START Input records

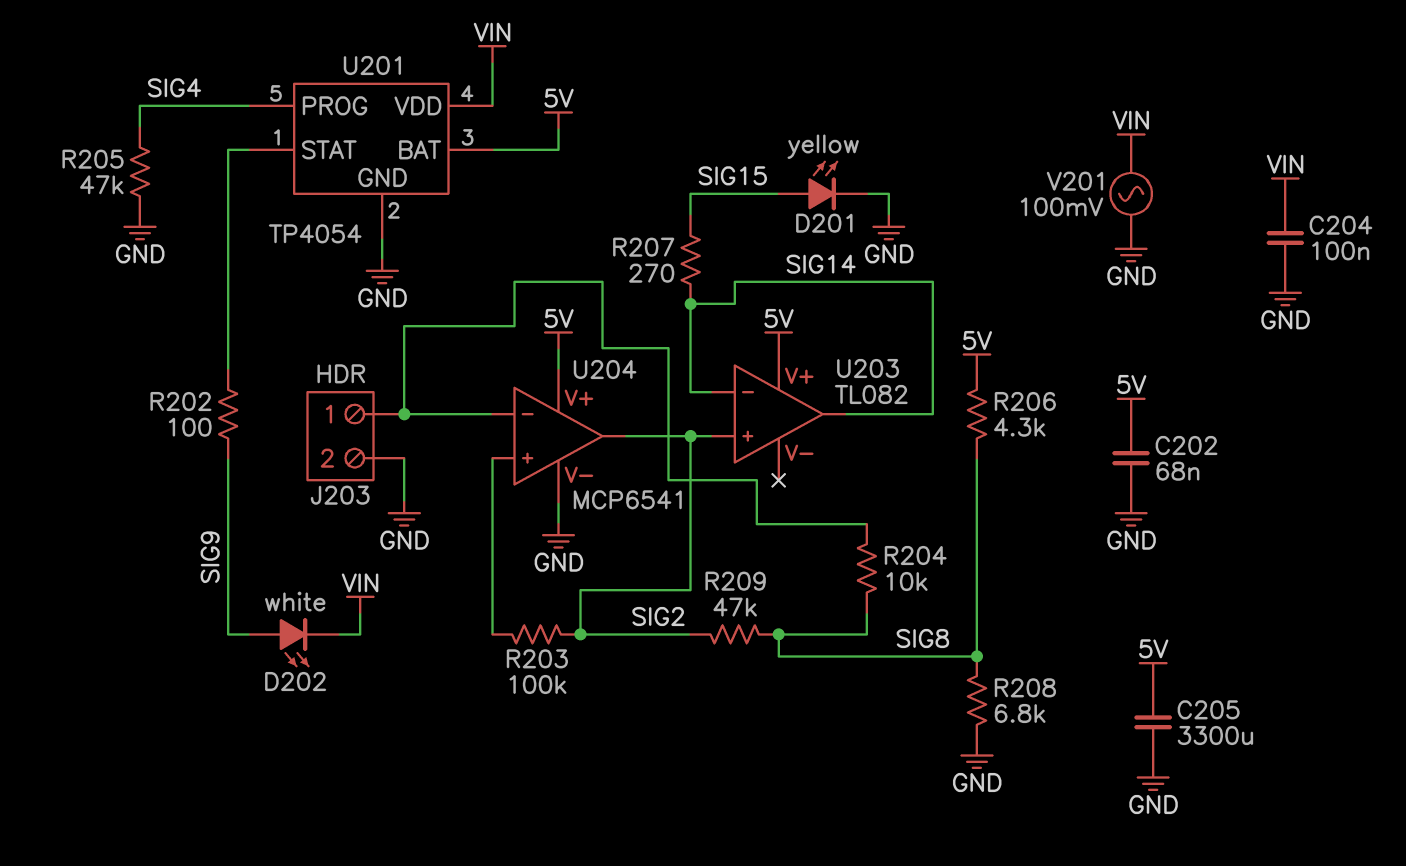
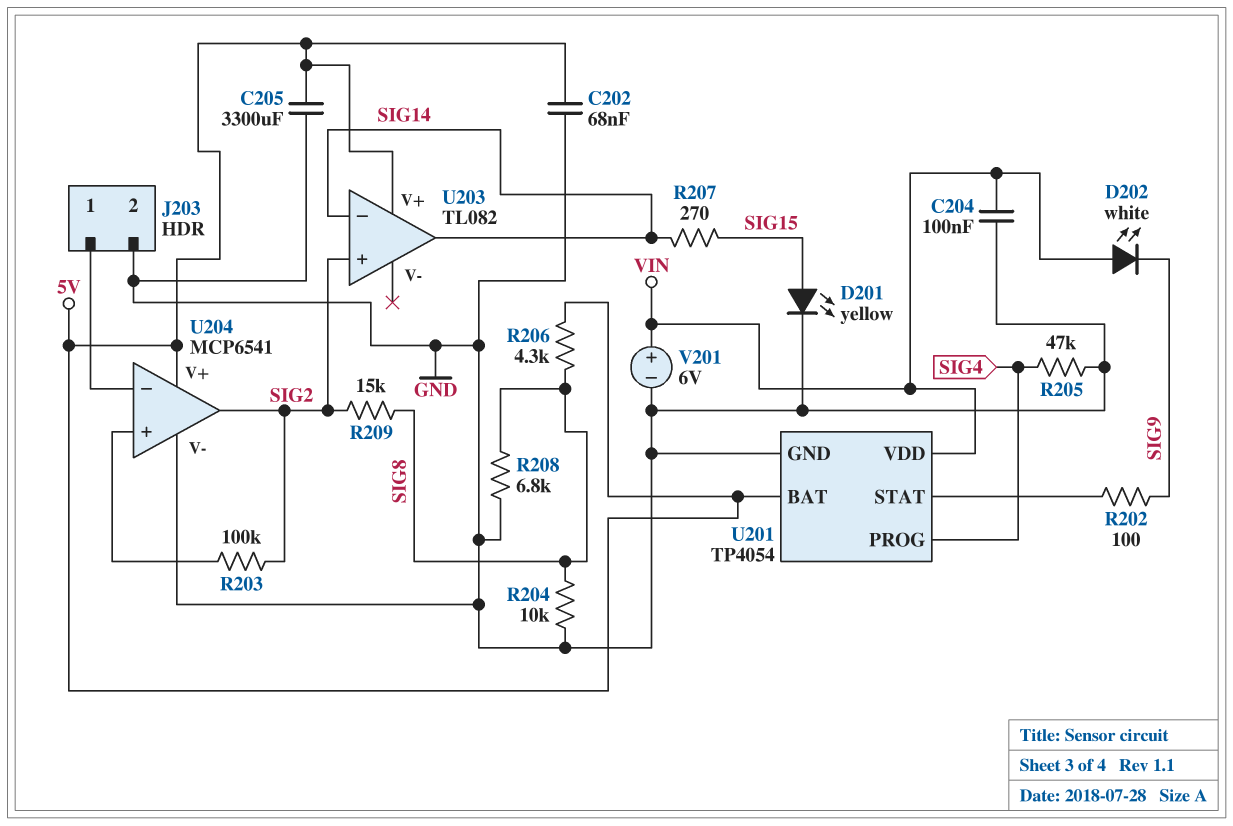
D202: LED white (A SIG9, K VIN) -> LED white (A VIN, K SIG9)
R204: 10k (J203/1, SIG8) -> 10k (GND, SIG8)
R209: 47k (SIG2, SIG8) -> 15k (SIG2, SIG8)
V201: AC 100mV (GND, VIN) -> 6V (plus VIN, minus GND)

END Input records
START Input records

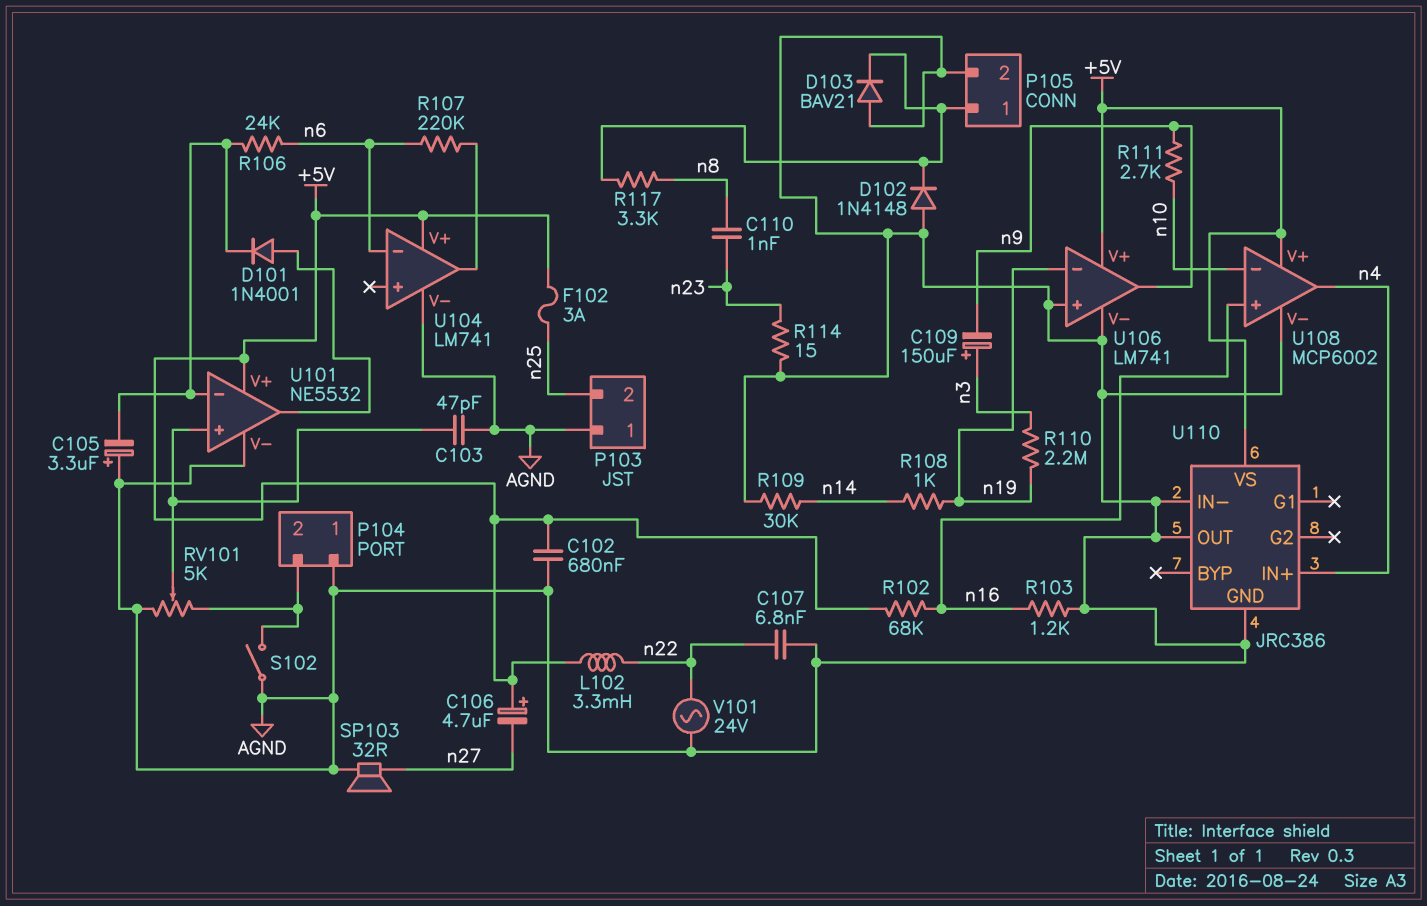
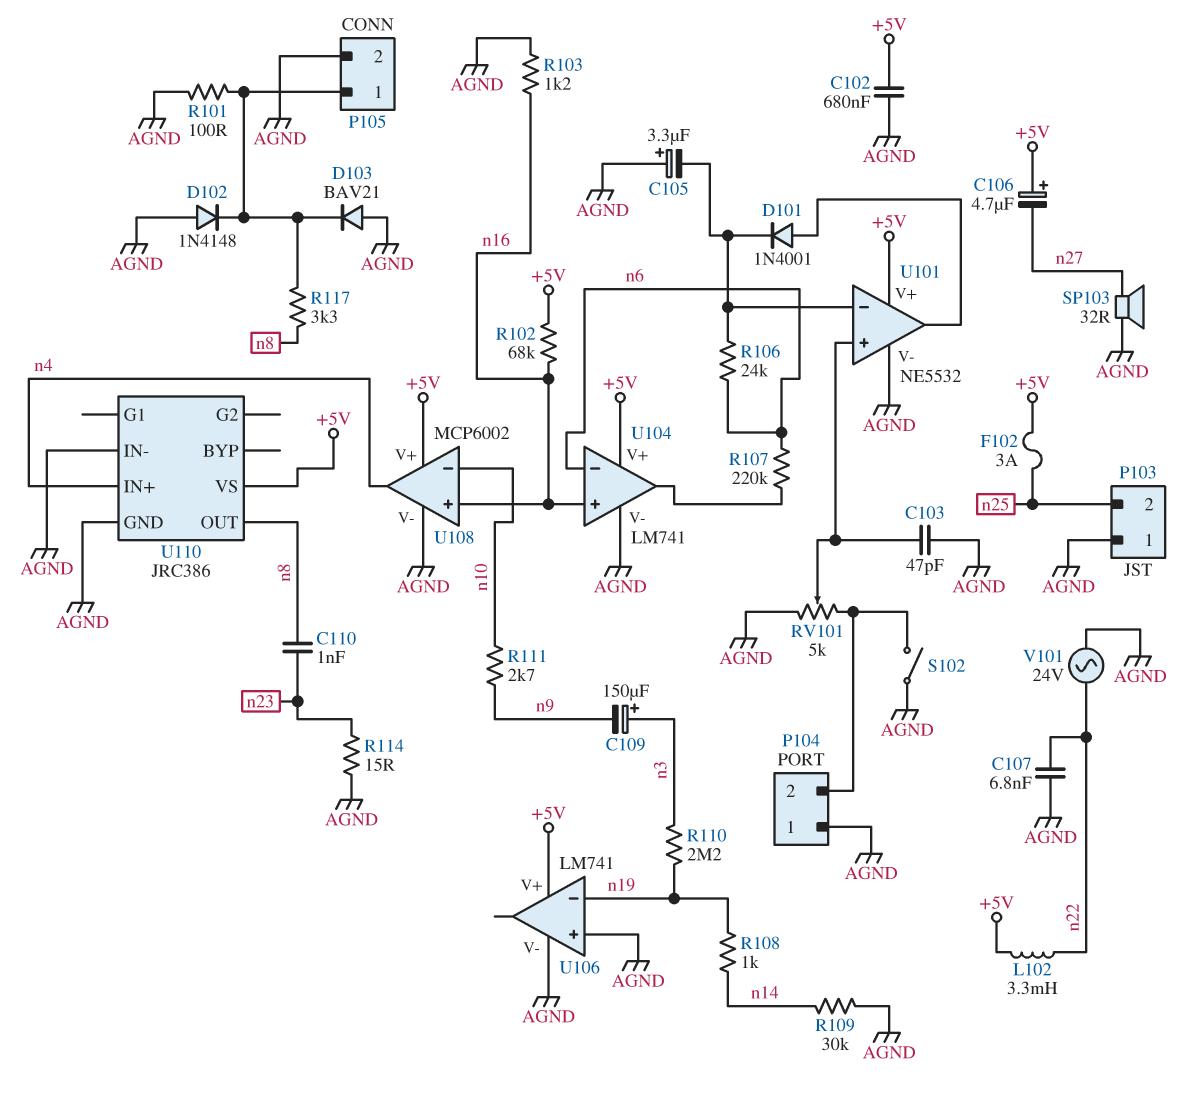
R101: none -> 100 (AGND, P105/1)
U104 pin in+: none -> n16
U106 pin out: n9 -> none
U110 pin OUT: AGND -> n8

END Input records
START Input records

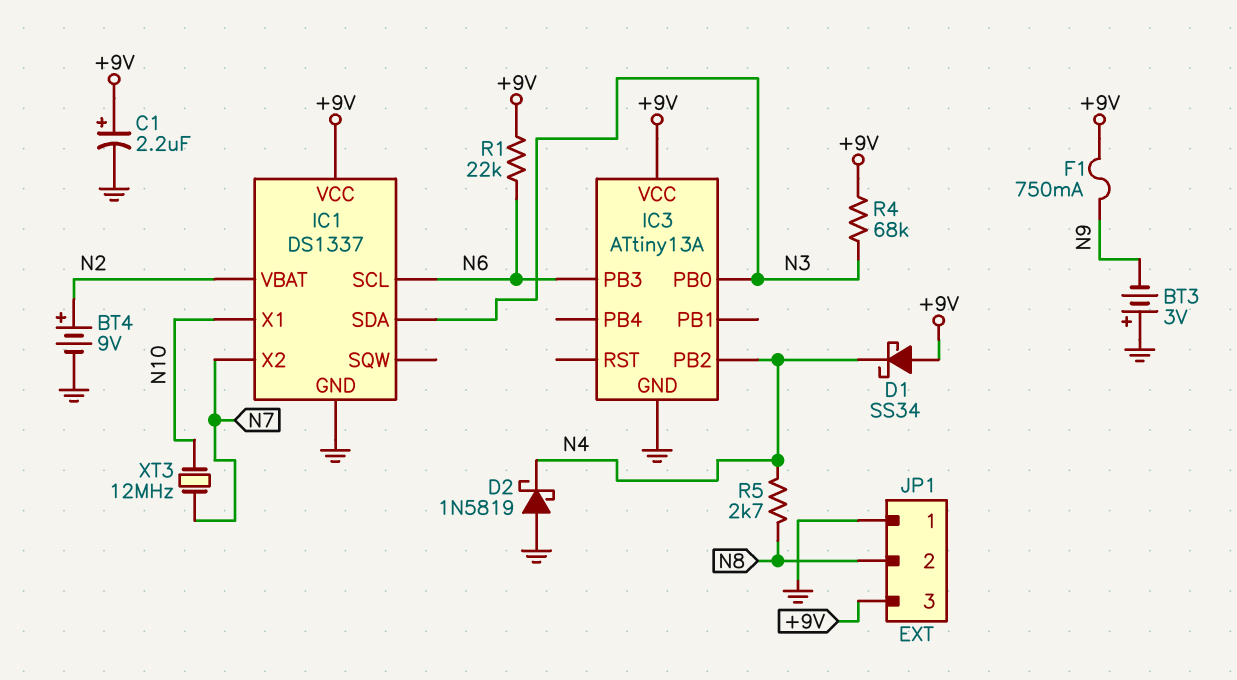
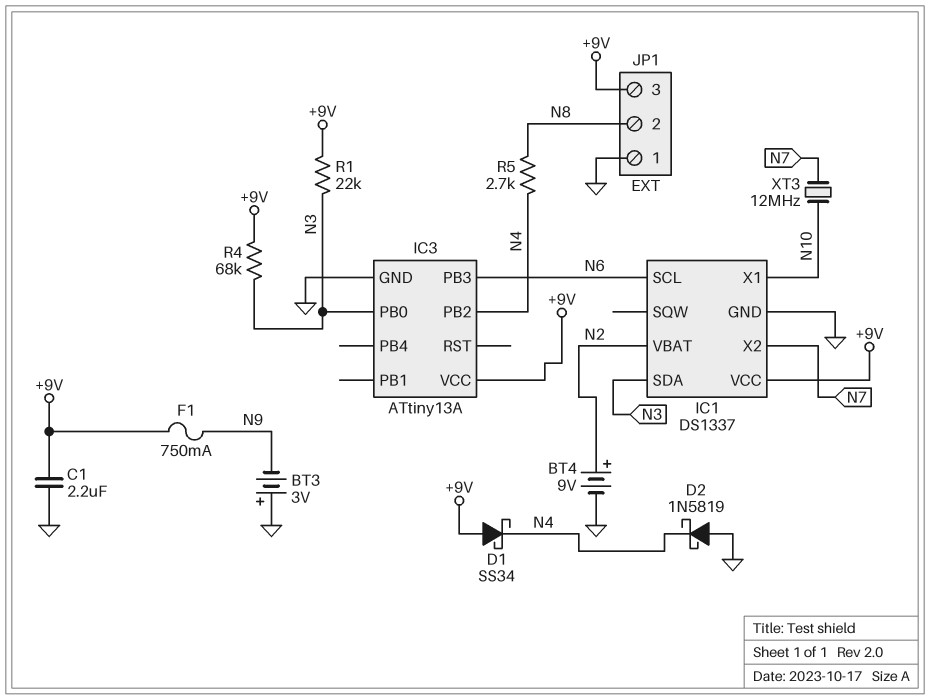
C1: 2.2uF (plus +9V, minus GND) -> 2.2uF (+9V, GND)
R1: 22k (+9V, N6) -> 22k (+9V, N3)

END Input records

Action item
In the material above, locate the line containing "D202: LED white" and the line containing "V201: AC 100mV". Transcribe exactly those two lines and every line between them, and nothing more.

Written response
D202: LED white (A SIG9, K VIN) -> LED white (A VIN, K SIG9)
R204: 10k (J203/1, SIG8) -> 10k (GND, SIG8)
R209: 47k (SIG2, SIG8) -> 15k (SIG2, SIG8)
V201: AC 100mV (GND, VIN) -> 6V (plus VIN, minus GND)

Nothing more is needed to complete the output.